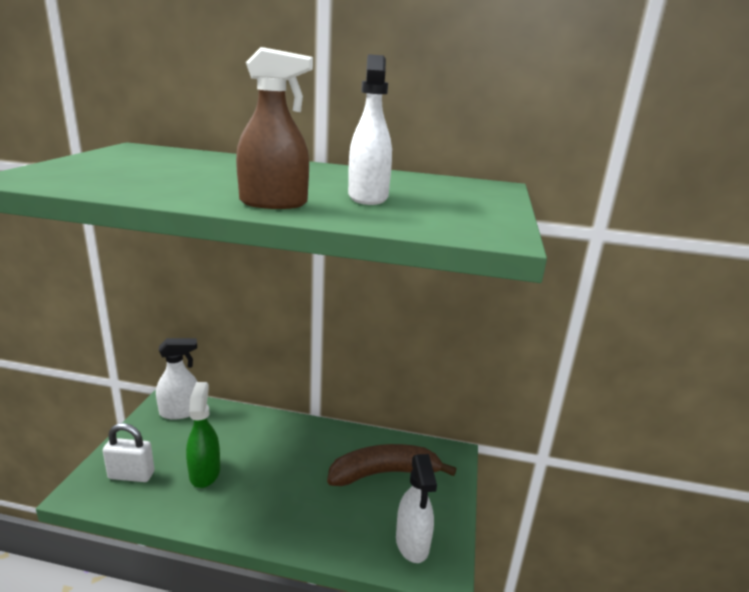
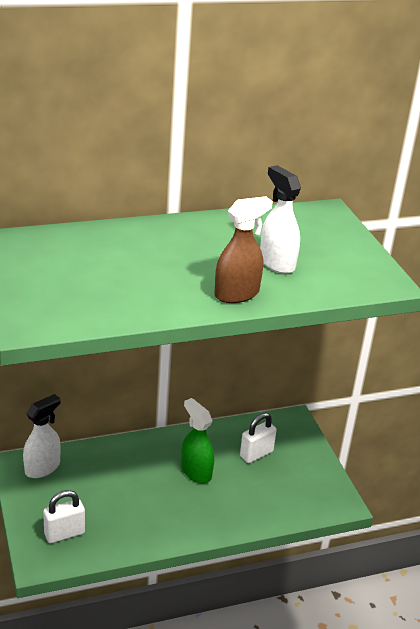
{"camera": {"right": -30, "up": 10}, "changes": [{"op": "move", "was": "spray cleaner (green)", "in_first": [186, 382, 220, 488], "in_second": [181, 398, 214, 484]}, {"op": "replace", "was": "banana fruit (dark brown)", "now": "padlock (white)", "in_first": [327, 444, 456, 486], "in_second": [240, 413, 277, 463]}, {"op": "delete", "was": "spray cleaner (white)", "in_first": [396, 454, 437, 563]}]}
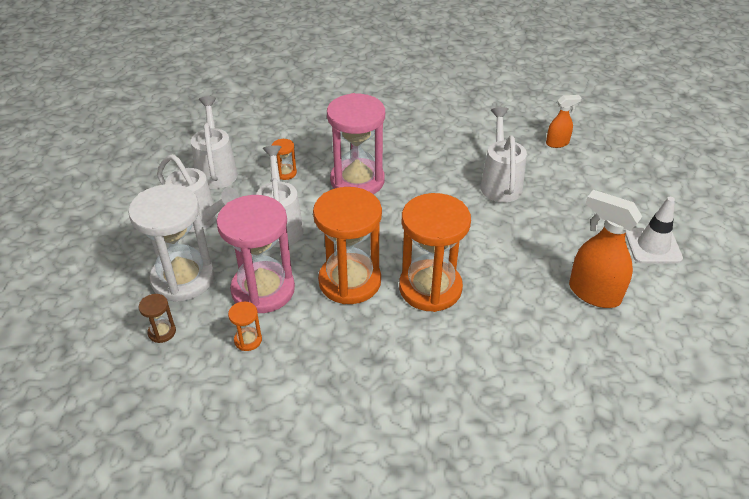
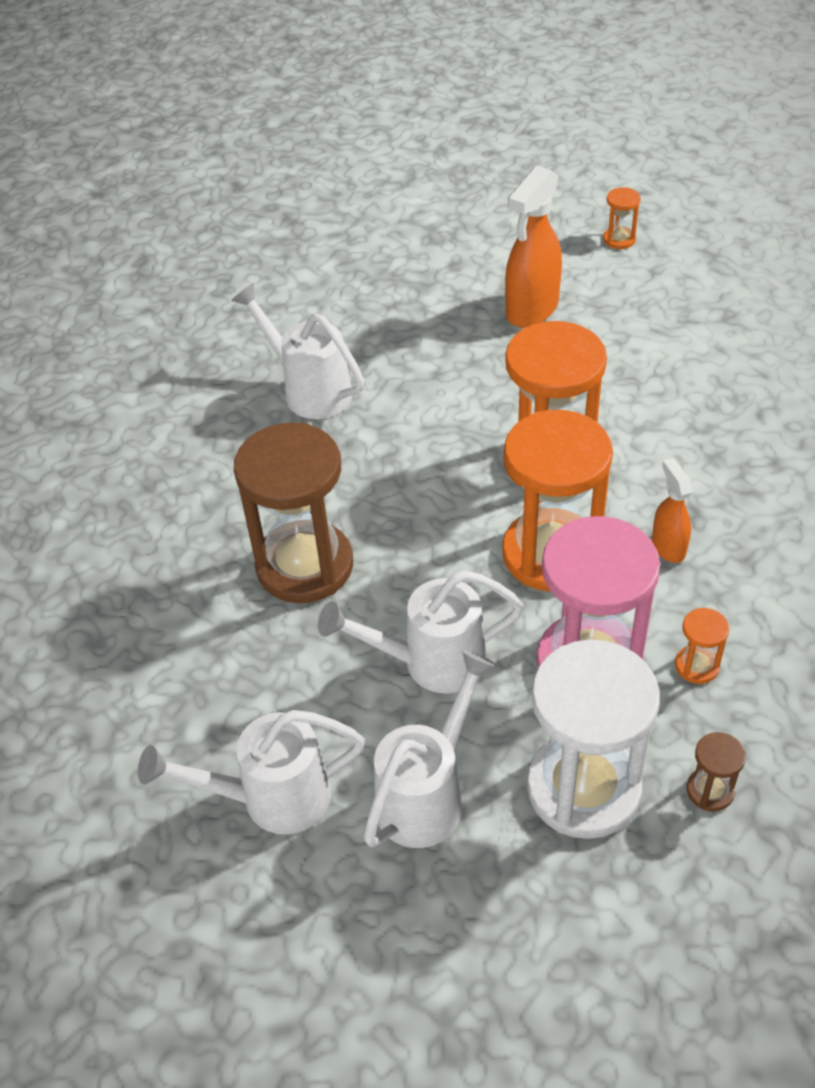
{"camera": {"right": -90, "up": 5}, "changes": [{"op": "move", "was": "sandglass (bright orange)", "in_first": [271, 139, 297, 180], "in_second": [603, 187, 640, 249]}, {"op": "recolor", "was": "sandglass (rose-pink)", "now": "sandglass (dark brown)", "in_first": [327, 93, 385, 194], "in_second": [234, 423, 353, 603]}, {"op": "rotate", "was": "watering can (white)", "in_first": [481, 107, 527, 202], "in_second": [231, 283, 364, 419], "clockwise": 45}, {"op": "move", "was": "spray cleaner (bright orange)", "in_first": [546, 95, 581, 148], "in_second": [652, 458, 692, 563]}, {"op": "delete", "was": "traffic cone (white)", "in_first": [625, 197, 683, 263]}]}
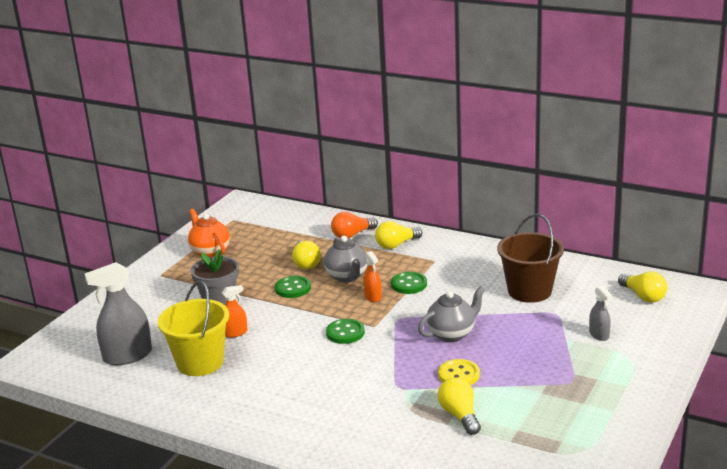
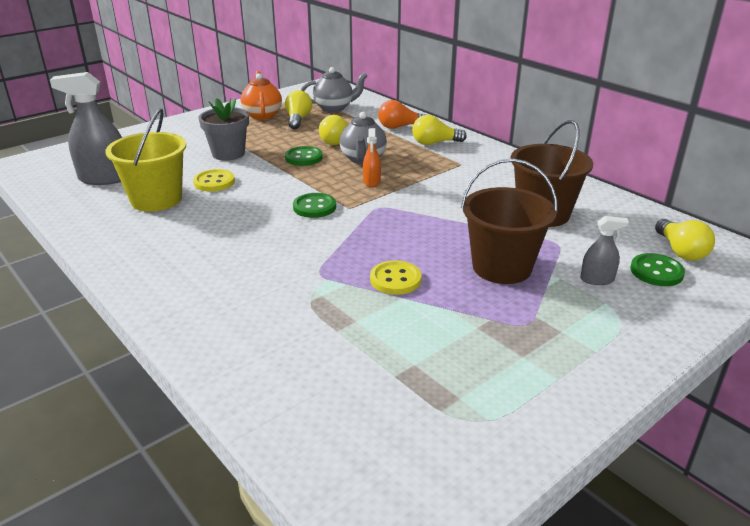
{"camera": {"right": 20, "up": 5}, "changes": [{"op": "replace", "was": "spray cleaner (bright orange)", "now": "shirt button (golden)", "in_first": [222, 285, 248, 338], "in_second": [193, 169, 235, 192]}, {"op": "move", "was": "shirt button (green)", "in_first": [391, 272, 427, 294], "in_second": [630, 253, 685, 286]}, {"op": "move", "was": "china teapot (ash-grey)", "in_first": [418, 286, 485, 342], "in_second": [301, 67, 367, 112]}, {"op": "move", "was": "lightbulb (golden)", "in_first": [438, 377, 481, 435], "in_second": [285, 90, 312, 129]}, {"op": "rotate", "was": "spray cleaner (ash-grey)", "in_first": [589, 286, 612, 341], "in_second": [580, 216, 629, 285], "clockwise": -90}, {"op": "insert", "now": "pail (dark brown)", "in_second": [461, 158, 558, 284]}]}
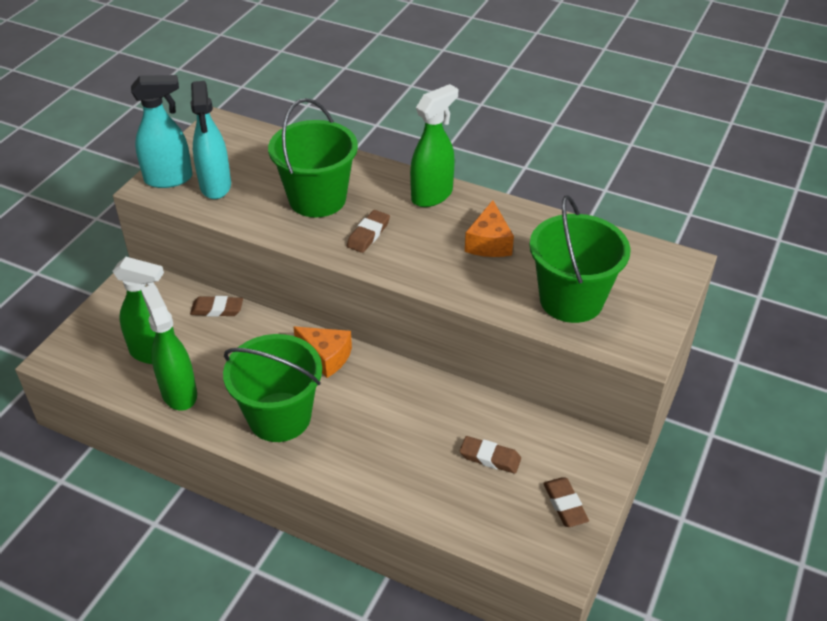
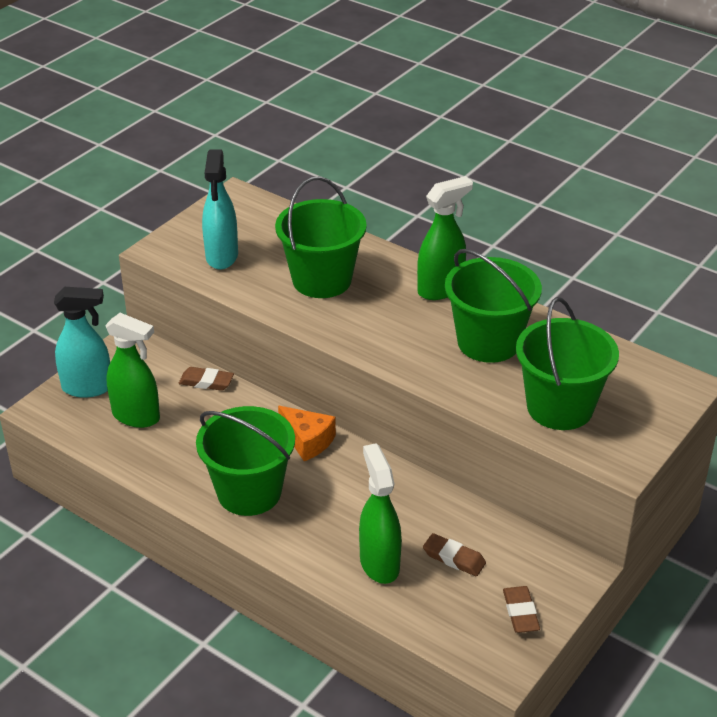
{"camera": {"right": 10, "up": -5}, "changes": [{"op": "move", "was": "spray cleaner (teal)", "in_first": [131, 75, 193, 188], "in_second": [54, 287, 110, 398]}, {"op": "move", "was": "spray cleaner (green)", "in_first": [141, 285, 197, 411], "in_second": [359, 443, 402, 584]}, {"op": "delete", "was": "pencil eraser (dark brown)", "in_first": [347, 210, 390, 253]}, {"op": "replace", "was": "cheese (bright orange)", "now": "pail (green)", "in_first": [465, 200, 514, 257], "in_second": [445, 249, 542, 363]}]}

* EXERCISE
Search the preceding listing for the word "replace" and pull out every line that holds it.

* ANSWER TO THE EXERCISE
{"camera": {"right": -30, "up": 10}, "changes": [{"op": "move", "was": "spray cleaner (green)", "in_first": [186, 382, 220, 488], "in_second": [181, 398, 214, 484]}, {"op": "replace", "was": "banana fruit (dark brown)", "now": "padlock (white)", "in_first": [327, 444, 456, 486], "in_second": [240, 413, 277, 463]}, {"op": "delete", "was": "spray cleaner (white)", "in_first": [396, 454, 437, 563]}]}
{"camera": {"right": 20, "up": 5}, "changes": [{"op": "replace", "was": "spray cleaner (bright orange)", "now": "shirt button (golden)", "in_first": [222, 285, 248, 338], "in_second": [193, 169, 235, 192]}, {"op": "move", "was": "shirt button (green)", "in_first": [391, 272, 427, 294], "in_second": [630, 253, 685, 286]}, {"op": "move", "was": "china teapot (ash-grey)", "in_first": [418, 286, 485, 342], "in_second": [301, 67, 367, 112]}, {"op": "move", "was": "lightbulb (golden)", "in_first": [438, 377, 481, 435], "in_second": [285, 90, 312, 129]}, {"op": "rotate", "was": "spray cleaner (ash-grey)", "in_first": [589, 286, 612, 341], "in_second": [580, 216, 629, 285], "clockwise": -90}, {"op": "insert", "now": "pail (dark brown)", "in_second": [461, 158, 558, 284]}]}
{"camera": {"right": 10, "up": -5}, "changes": [{"op": "move", "was": "spray cleaner (teal)", "in_first": [131, 75, 193, 188], "in_second": [54, 287, 110, 398]}, {"op": "move", "was": "spray cleaner (green)", "in_first": [141, 285, 197, 411], "in_second": [359, 443, 402, 584]}, {"op": "delete", "was": "pencil eraser (dark brown)", "in_first": [347, 210, 390, 253]}, {"op": "replace", "was": "cheese (bright orange)", "now": "pail (green)", "in_first": [465, 200, 514, 257], "in_second": [445, 249, 542, 363]}]}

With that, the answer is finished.